[[ Data to use open ]]
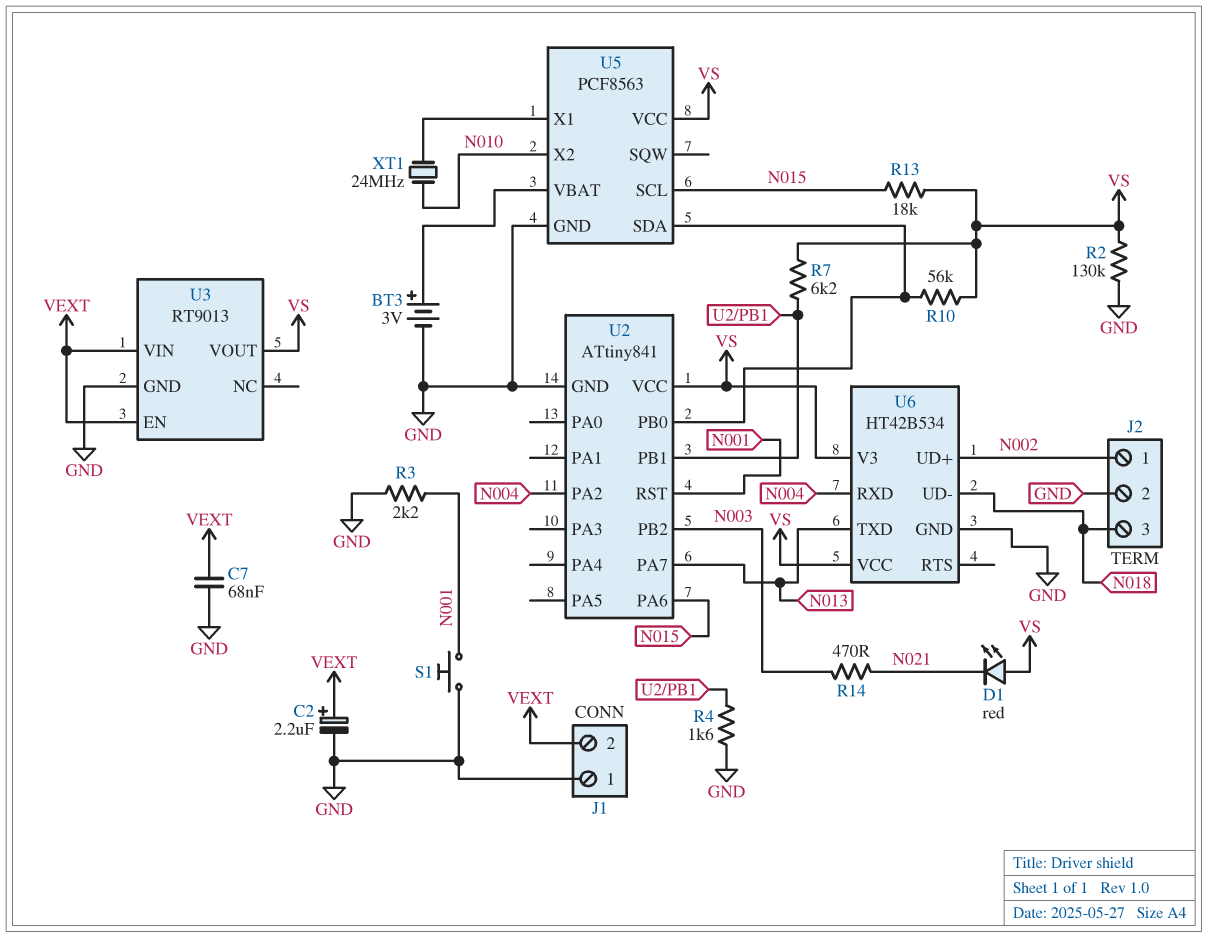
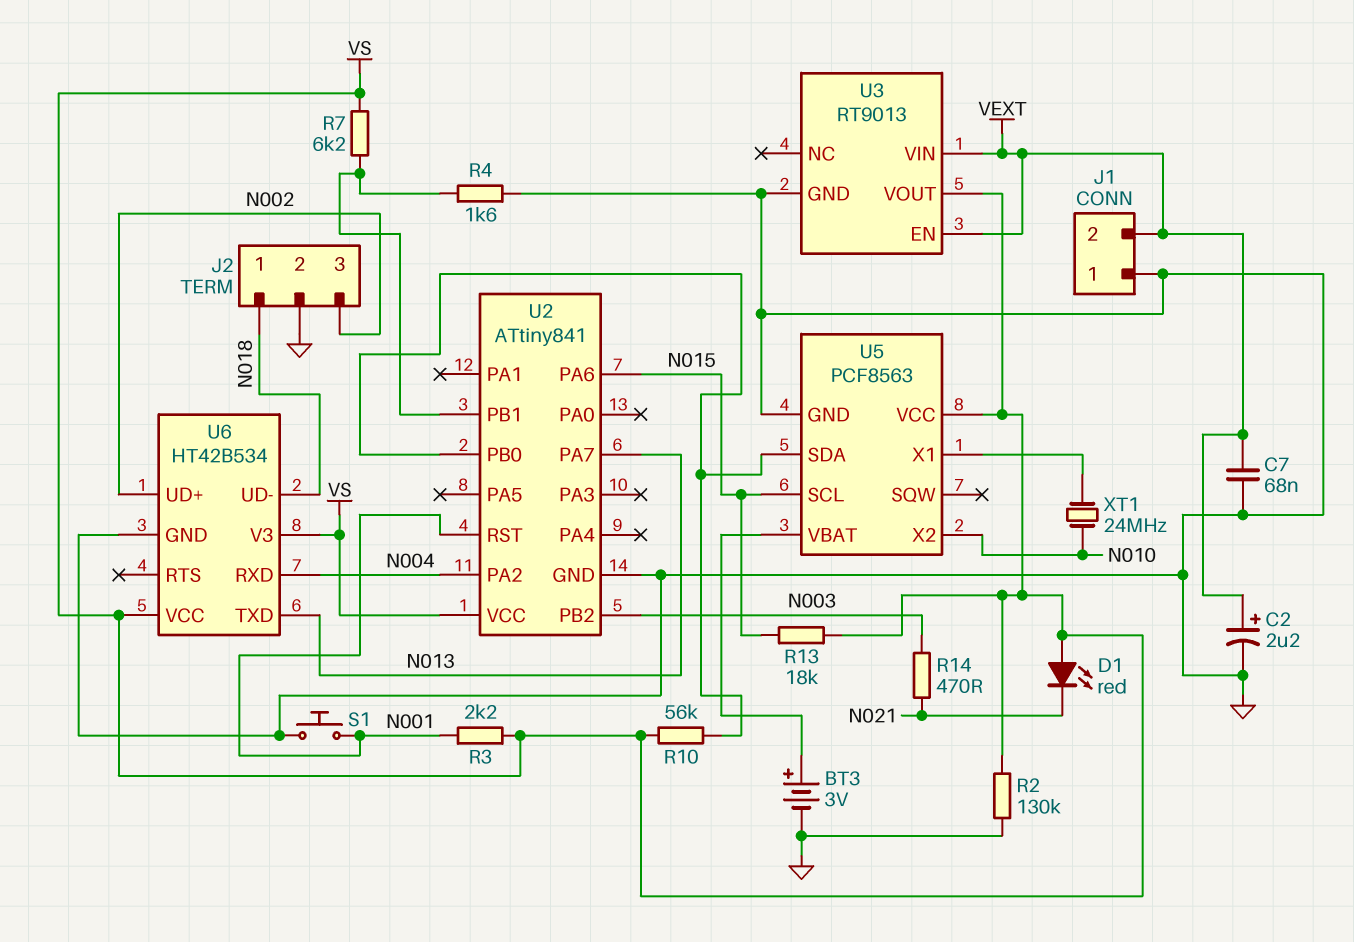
J2 pin 1: N002 -> N018
J2 pin 3: N018 -> N002
R3: 2.2k (GND, N001) -> 2.2k (N001, VS)

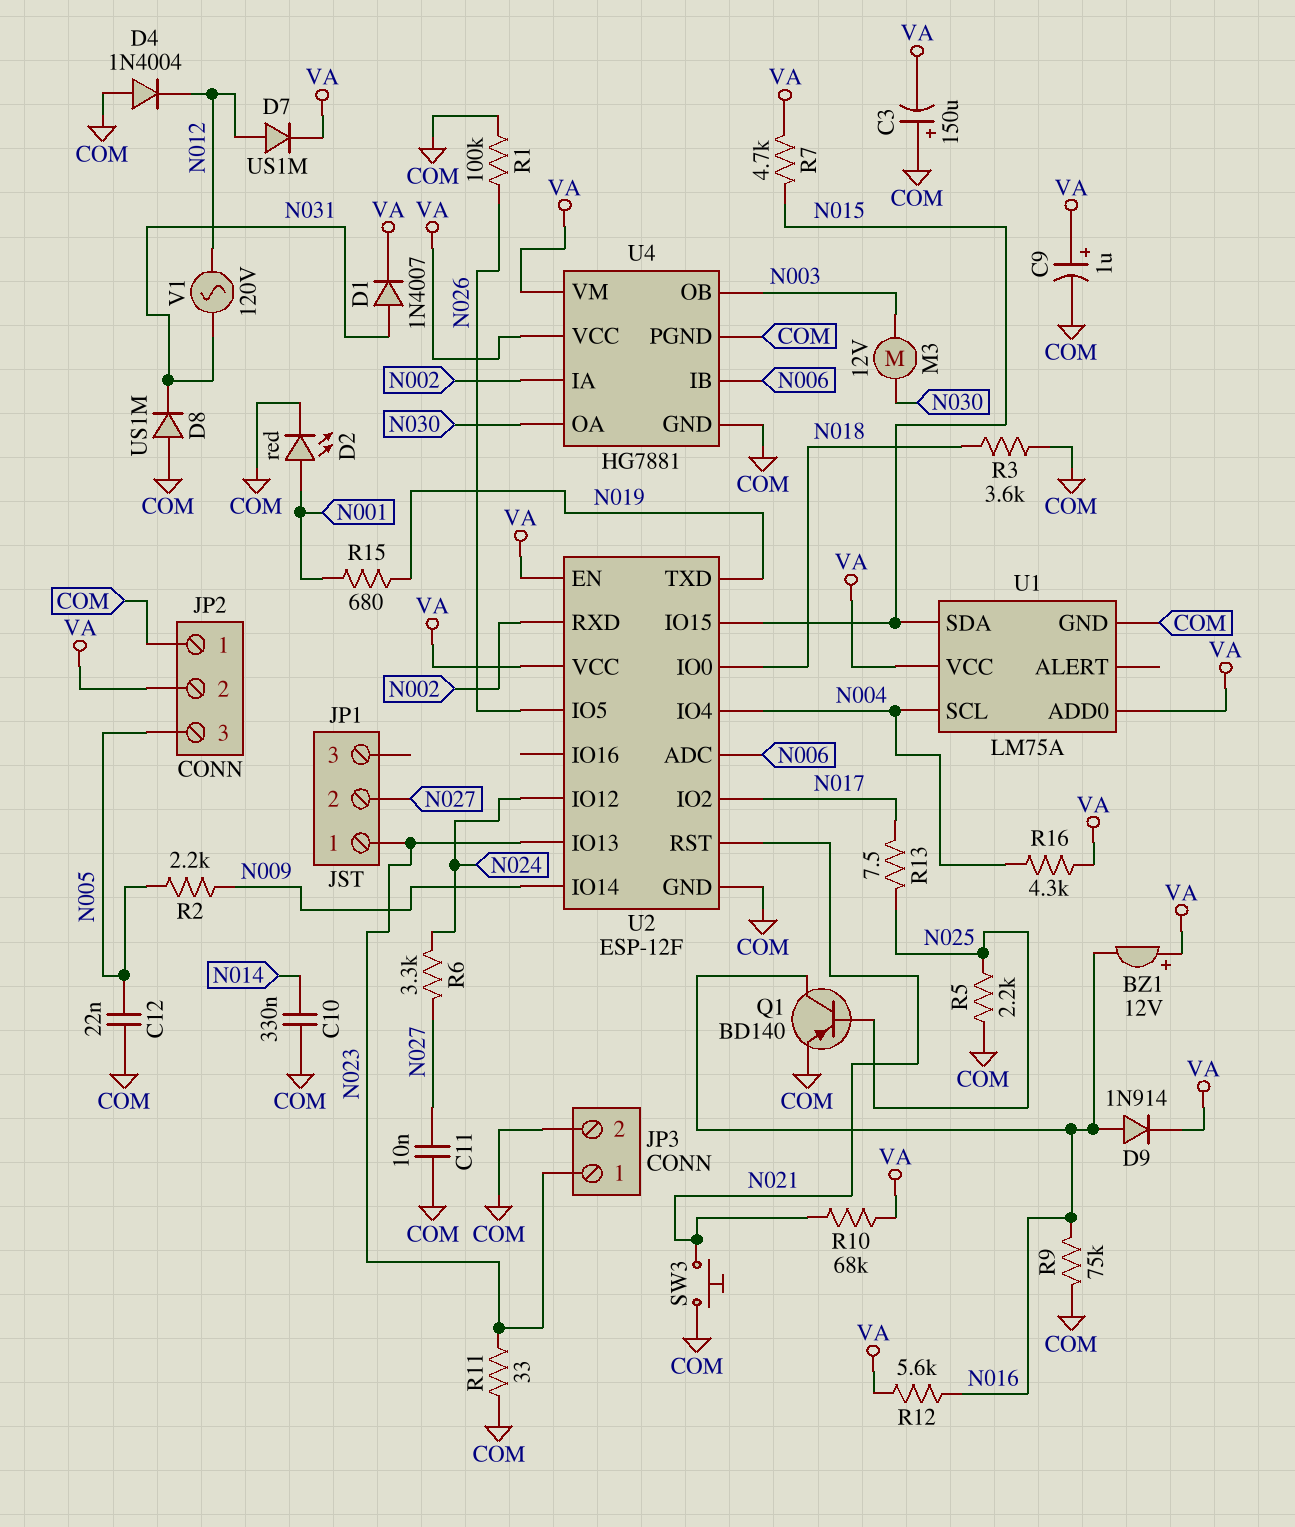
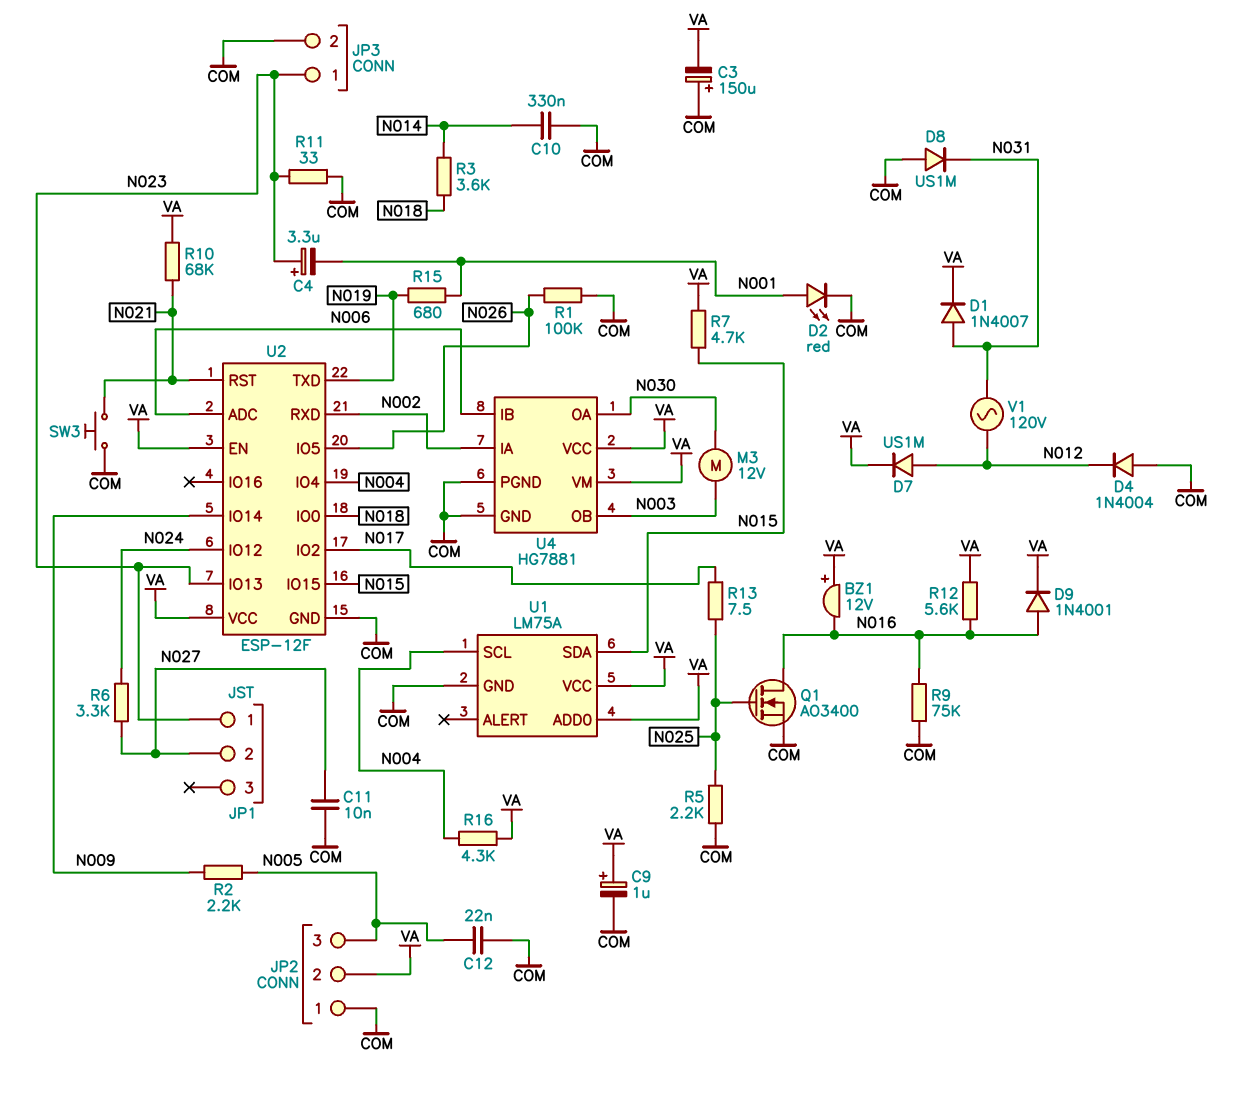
C4: none -> 3.3uF (plus N023, minus N001)
D9: diode 1N914 (A N016, K VA) -> diode 1N4001 (A N016, K VA)
Q1: PNP BD140 (B N025, C N016, E COM) -> NMOS AO3400 (G N025, D N016, S COM)
R3: 3.6k (COM, N018) -> 3.6k (N014, N018)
[[ Data to use closed ]]
Exercise requirements ▸
Each line above is to be copied exactly, and the pictures are to be dropped.

Result ▸
J2 pin 1: N002 -> N018
J2 pin 3: N018 -> N002
R3: 2.2k (GND, N001) -> 2.2k (N001, VS)

C4: none -> 3.3uF (plus N023, minus N001)
D9: diode 1N914 (A N016, K VA) -> diode 1N4001 (A N016, K VA)
Q1: PNP BD140 (B N025, C N016, E COM) -> NMOS AO3400 (G N025, D N016, S COM)
R3: 3.6k (COM, N018) -> 3.6k (N014, N018)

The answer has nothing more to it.